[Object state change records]
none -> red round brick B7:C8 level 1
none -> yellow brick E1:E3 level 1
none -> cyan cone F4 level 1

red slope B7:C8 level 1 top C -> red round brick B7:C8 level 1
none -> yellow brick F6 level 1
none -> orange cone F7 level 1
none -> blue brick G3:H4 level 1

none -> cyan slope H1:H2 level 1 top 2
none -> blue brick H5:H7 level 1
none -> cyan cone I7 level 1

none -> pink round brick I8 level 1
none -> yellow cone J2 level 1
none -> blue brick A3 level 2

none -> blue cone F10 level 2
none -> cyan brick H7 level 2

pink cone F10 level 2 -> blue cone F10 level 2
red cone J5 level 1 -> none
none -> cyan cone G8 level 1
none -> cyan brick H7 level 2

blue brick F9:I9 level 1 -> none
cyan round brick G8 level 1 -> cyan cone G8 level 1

--

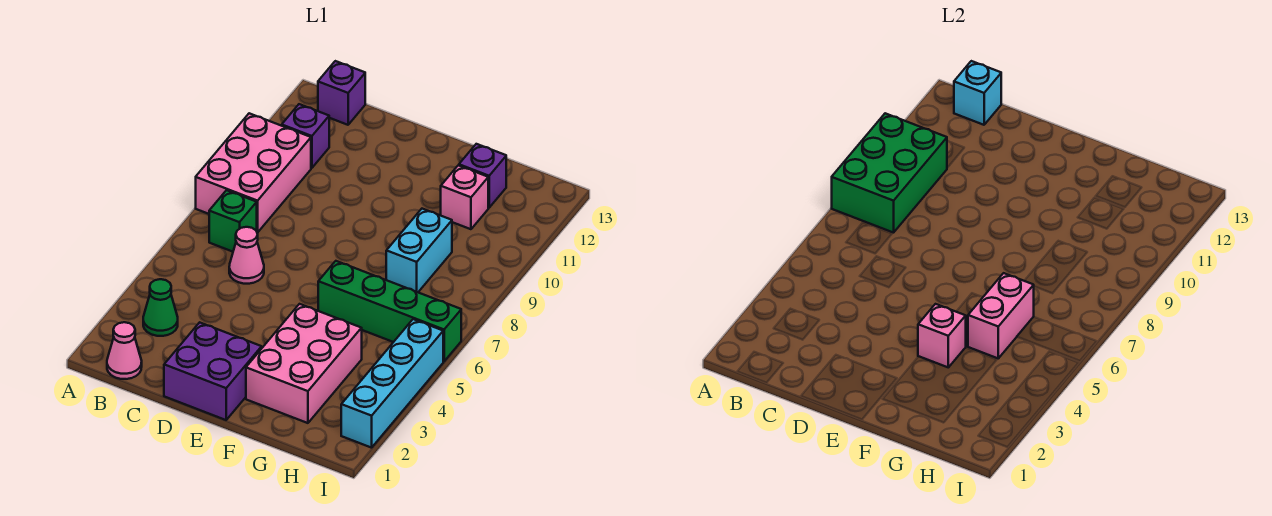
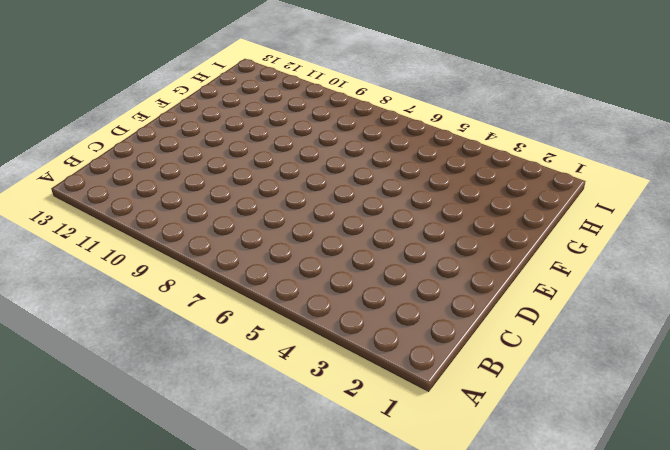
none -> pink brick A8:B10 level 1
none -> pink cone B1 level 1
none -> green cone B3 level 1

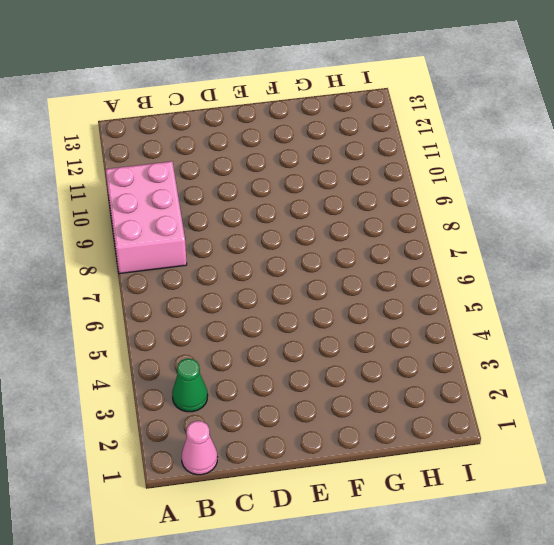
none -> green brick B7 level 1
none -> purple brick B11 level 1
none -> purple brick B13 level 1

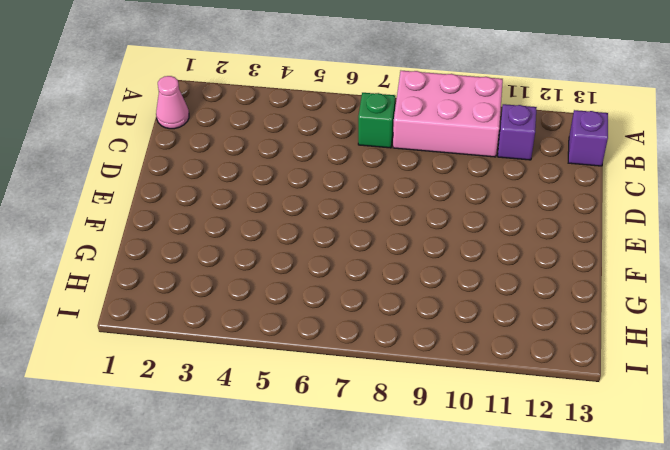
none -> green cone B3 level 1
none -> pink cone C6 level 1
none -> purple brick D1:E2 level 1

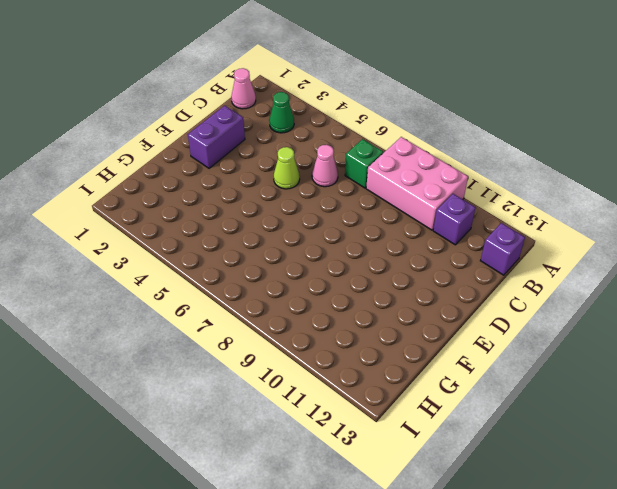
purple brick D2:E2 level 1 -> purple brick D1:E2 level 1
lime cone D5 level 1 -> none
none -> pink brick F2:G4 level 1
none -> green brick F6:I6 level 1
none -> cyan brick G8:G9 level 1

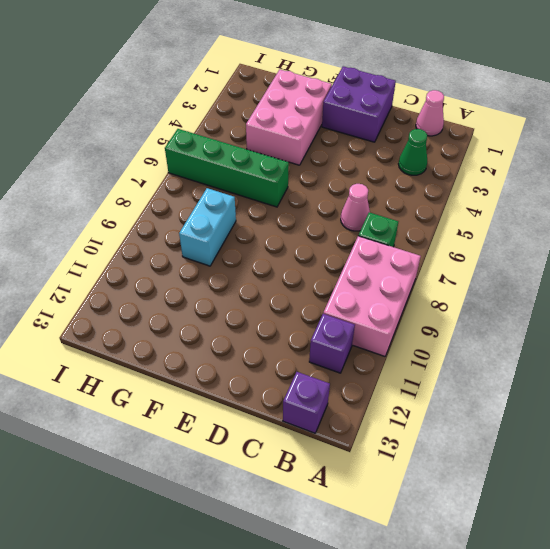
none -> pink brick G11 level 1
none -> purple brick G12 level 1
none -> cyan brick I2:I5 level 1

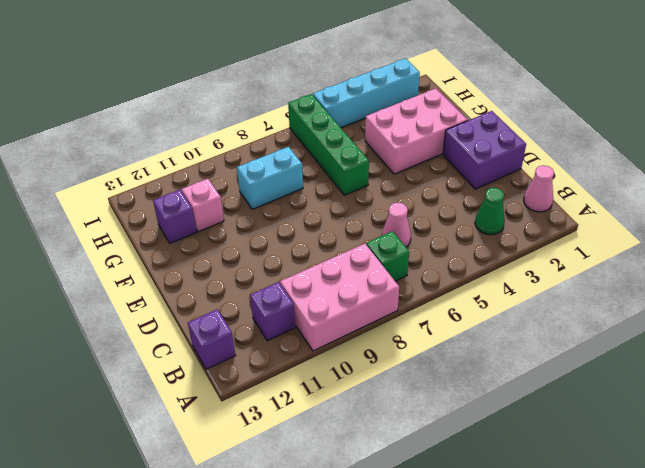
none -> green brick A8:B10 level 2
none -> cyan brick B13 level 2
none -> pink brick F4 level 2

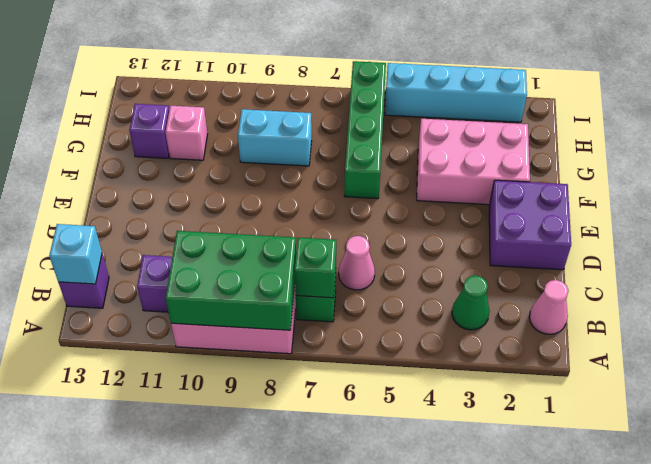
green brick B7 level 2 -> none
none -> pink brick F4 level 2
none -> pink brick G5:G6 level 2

TASK DETAILS
The response must hold only the lines above from the line with "none -> red round brick B7:C8 level 1" through the line with "blue brick F9:I9 level 1 -> none", each copied exactly, both ends kept.

ANSWER TO THE PROBLEM
none -> red round brick B7:C8 level 1
none -> yellow brick E1:E3 level 1
none -> cyan cone F4 level 1

red slope B7:C8 level 1 top C -> red round brick B7:C8 level 1
none -> yellow brick F6 level 1
none -> orange cone F7 level 1
none -> blue brick G3:H4 level 1

none -> cyan slope H1:H2 level 1 top 2
none -> blue brick H5:H7 level 1
none -> cyan cone I7 level 1

none -> pink round brick I8 level 1
none -> yellow cone J2 level 1
none -> blue brick A3 level 2

none -> blue cone F10 level 2
none -> cyan brick H7 level 2

pink cone F10 level 2 -> blue cone F10 level 2
red cone J5 level 1 -> none
none -> cyan cone G8 level 1
none -> cyan brick H7 level 2

blue brick F9:I9 level 1 -> none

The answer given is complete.